* _TASK TO COMPLETE_: Find each line of the entries with the string "power", please, and copy it.

--- START ---

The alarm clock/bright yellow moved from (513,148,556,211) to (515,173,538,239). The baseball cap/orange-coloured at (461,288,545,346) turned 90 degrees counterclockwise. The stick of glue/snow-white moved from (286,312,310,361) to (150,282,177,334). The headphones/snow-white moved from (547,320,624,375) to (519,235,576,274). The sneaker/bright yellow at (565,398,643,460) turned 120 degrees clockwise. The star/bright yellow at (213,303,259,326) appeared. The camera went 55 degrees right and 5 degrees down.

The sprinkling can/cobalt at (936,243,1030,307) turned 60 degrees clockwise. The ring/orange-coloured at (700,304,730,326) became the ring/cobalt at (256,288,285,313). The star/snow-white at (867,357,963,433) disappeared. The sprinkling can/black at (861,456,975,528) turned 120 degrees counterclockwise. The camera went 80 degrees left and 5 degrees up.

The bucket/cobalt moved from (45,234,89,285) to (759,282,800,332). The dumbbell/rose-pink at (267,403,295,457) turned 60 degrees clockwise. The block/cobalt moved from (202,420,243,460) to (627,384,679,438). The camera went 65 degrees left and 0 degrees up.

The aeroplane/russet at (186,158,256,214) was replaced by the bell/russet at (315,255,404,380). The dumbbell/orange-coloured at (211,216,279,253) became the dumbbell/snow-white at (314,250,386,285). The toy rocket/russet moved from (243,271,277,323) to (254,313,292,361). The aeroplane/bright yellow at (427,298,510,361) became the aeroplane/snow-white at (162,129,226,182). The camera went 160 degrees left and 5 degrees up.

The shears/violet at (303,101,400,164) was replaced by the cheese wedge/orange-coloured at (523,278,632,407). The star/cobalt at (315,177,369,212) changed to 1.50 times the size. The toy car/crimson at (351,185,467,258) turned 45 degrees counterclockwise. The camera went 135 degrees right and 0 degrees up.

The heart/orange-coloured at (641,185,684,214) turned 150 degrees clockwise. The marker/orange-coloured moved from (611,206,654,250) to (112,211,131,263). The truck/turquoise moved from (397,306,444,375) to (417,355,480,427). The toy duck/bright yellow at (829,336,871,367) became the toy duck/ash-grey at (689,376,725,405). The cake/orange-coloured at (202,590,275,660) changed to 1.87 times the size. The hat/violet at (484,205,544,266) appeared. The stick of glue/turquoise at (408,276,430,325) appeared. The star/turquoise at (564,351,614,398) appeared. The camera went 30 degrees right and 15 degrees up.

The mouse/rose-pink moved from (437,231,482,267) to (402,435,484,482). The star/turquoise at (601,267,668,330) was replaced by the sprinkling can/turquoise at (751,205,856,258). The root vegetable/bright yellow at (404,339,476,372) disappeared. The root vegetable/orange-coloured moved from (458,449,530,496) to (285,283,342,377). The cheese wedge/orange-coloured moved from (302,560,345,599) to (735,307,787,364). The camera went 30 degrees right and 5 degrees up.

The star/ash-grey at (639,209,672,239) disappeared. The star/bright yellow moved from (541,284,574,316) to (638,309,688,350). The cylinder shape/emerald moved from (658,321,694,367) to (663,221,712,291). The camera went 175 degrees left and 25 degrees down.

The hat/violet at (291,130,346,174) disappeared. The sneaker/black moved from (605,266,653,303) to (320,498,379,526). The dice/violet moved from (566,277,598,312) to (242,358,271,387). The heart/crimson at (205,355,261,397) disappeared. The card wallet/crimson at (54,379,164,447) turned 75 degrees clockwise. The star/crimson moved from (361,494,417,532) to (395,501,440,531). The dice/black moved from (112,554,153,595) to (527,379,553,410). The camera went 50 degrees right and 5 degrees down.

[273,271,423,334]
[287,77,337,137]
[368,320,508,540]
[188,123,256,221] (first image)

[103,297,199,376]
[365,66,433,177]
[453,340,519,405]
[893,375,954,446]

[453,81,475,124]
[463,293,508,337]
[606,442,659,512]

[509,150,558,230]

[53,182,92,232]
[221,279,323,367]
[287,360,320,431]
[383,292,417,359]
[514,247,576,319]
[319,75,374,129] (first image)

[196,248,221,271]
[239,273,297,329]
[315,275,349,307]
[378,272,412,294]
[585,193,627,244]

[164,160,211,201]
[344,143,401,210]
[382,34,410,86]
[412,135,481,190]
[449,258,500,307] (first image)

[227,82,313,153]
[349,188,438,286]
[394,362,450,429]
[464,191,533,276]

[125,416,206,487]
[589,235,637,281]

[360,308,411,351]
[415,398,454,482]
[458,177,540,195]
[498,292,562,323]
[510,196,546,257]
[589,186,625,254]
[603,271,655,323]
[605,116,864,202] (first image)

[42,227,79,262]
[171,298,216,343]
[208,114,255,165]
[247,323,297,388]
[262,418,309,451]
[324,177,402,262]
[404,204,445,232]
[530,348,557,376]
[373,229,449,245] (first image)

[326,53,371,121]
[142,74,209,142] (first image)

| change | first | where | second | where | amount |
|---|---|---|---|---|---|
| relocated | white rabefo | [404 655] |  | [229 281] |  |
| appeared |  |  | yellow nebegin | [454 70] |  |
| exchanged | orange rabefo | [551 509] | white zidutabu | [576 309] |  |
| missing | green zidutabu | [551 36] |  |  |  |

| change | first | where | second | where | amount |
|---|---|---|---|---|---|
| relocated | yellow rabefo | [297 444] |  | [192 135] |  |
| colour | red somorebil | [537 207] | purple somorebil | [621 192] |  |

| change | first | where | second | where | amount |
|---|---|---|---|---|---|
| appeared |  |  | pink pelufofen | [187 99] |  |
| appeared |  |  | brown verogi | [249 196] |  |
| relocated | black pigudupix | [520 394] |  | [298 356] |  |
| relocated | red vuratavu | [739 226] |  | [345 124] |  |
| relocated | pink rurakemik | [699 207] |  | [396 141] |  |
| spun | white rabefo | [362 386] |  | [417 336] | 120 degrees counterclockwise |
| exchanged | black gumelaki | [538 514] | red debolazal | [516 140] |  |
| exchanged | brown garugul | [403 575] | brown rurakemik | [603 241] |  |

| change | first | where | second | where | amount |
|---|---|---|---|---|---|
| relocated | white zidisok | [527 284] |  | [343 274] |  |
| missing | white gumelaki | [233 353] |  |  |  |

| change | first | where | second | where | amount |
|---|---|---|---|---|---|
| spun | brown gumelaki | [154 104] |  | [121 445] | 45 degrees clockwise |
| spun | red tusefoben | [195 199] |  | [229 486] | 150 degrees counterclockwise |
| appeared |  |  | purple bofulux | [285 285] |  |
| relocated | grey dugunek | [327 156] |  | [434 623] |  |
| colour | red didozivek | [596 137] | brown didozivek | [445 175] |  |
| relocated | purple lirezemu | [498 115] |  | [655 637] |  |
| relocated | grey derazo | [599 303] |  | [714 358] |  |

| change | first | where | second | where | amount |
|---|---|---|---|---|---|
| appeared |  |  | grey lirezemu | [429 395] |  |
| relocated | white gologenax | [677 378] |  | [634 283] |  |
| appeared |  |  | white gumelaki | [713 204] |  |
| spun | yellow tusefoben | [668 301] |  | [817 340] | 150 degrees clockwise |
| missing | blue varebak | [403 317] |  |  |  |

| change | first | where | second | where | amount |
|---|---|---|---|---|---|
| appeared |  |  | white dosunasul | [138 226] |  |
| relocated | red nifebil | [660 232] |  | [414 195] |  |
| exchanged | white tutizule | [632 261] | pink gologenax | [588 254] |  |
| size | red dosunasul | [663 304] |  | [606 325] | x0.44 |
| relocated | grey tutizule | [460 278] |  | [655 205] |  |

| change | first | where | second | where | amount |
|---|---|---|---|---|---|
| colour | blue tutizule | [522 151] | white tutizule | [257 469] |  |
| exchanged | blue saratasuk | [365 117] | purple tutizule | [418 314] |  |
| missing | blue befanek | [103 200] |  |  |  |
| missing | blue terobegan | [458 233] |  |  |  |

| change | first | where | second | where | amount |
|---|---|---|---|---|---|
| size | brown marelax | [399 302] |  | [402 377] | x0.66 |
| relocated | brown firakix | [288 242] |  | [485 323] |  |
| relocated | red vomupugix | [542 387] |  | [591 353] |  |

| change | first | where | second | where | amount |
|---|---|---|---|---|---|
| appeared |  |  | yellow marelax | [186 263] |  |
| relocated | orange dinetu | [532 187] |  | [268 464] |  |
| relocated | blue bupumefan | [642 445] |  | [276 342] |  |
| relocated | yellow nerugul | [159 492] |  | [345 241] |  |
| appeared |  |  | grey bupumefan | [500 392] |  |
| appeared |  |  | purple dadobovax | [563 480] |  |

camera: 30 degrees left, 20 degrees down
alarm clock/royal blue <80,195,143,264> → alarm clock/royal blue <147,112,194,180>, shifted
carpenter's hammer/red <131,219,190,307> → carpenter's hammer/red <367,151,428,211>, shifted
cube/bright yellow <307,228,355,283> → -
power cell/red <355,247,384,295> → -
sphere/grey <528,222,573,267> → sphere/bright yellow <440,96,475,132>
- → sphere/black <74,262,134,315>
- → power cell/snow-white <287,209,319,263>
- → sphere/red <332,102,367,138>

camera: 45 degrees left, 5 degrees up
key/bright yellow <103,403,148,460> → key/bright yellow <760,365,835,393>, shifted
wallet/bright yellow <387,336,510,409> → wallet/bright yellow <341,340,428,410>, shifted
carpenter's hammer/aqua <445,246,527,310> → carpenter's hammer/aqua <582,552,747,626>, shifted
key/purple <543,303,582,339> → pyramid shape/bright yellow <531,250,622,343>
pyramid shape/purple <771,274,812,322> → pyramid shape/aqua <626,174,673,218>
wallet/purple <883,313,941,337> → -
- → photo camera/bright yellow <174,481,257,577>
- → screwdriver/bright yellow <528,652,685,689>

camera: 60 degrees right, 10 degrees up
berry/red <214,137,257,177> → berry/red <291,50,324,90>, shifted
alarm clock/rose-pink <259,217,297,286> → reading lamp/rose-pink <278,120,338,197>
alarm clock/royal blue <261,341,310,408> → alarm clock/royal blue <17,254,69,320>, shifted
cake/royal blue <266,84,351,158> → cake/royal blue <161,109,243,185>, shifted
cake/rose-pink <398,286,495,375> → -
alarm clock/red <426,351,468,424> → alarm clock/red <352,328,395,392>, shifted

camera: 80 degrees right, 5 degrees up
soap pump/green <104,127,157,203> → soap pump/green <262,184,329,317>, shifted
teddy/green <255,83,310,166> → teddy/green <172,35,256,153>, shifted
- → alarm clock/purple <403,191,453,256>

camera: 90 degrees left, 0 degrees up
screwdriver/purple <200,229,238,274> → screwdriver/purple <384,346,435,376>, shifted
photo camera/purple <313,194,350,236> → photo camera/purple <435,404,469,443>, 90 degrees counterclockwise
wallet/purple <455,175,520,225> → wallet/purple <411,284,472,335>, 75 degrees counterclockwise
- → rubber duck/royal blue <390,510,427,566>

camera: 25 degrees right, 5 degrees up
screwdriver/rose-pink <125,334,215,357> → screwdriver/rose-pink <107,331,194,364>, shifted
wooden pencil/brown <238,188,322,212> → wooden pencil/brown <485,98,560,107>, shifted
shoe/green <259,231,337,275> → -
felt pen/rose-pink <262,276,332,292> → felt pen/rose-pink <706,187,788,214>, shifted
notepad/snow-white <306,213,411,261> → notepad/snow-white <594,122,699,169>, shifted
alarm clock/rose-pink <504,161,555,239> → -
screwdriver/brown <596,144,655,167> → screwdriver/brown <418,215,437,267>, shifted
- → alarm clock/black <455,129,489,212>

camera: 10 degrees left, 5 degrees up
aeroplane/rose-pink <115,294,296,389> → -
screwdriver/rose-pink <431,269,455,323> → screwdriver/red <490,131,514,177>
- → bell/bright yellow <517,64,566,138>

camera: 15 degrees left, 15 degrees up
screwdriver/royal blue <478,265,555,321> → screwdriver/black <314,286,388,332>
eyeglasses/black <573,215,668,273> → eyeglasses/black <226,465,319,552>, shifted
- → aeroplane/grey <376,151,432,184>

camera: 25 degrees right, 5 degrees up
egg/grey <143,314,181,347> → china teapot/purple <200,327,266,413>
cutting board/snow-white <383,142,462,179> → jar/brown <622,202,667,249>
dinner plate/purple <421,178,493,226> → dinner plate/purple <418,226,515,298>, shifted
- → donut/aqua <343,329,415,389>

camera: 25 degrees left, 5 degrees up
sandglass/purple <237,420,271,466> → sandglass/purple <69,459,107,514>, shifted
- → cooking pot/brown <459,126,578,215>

--- END ---

* _ANSWER SPACE_:
power cell/red <355,247,384,295> → -
- → power cell/snow-white <287,209,319,263>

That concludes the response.